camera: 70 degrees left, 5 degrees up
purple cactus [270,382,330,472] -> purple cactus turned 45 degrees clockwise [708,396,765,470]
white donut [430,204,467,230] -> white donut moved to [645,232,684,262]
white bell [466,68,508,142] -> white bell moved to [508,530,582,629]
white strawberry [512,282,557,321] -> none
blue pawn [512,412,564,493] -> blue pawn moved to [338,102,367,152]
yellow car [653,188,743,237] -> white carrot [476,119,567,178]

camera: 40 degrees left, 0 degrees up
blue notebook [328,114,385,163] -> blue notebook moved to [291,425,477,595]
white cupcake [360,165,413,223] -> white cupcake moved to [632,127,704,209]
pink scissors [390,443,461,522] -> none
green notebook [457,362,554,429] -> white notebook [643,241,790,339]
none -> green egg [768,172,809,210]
---
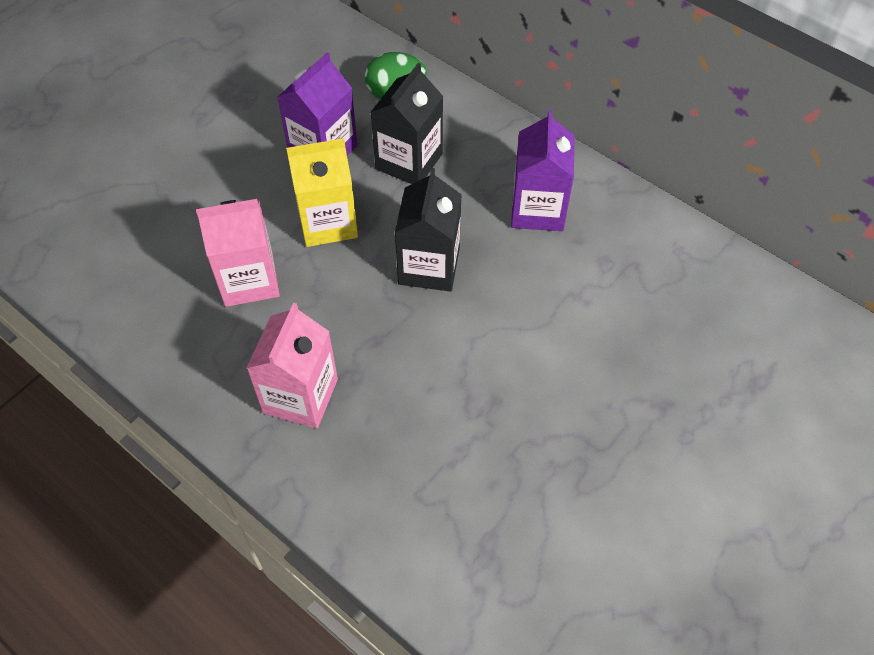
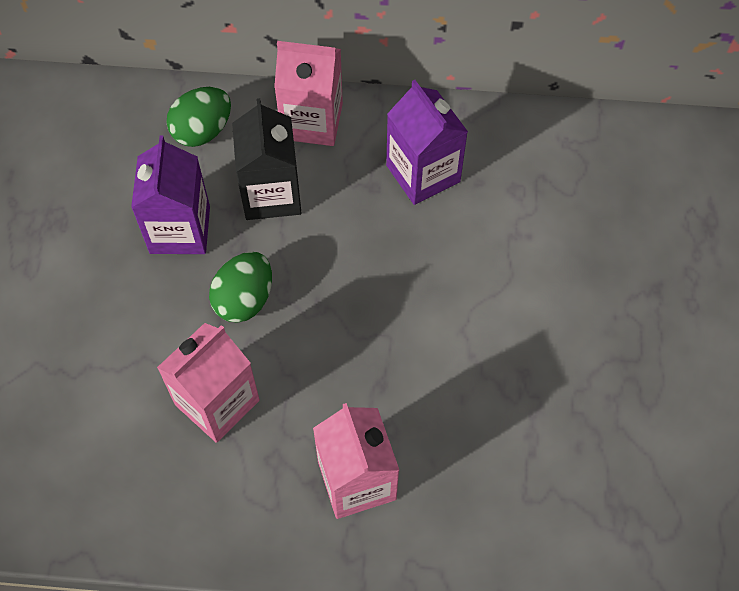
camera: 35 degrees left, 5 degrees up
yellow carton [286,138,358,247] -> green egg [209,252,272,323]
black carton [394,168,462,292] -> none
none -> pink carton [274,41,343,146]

Problem to work on:
Using the records above, restate word for word the lines from the one with "camera: 40 degrees left, 0 degrees up" through the one with "none -> green egg [768,172,809,210]", both included.

Solution to the problem:
camera: 40 degrees left, 0 degrees up
blue notebook [328,114,385,163] -> blue notebook moved to [291,425,477,595]
white cupcake [360,165,413,223] -> white cupcake moved to [632,127,704,209]
pink scissors [390,443,461,522] -> none
green notebook [457,362,554,429] -> white notebook [643,241,790,339]
none -> green egg [768,172,809,210]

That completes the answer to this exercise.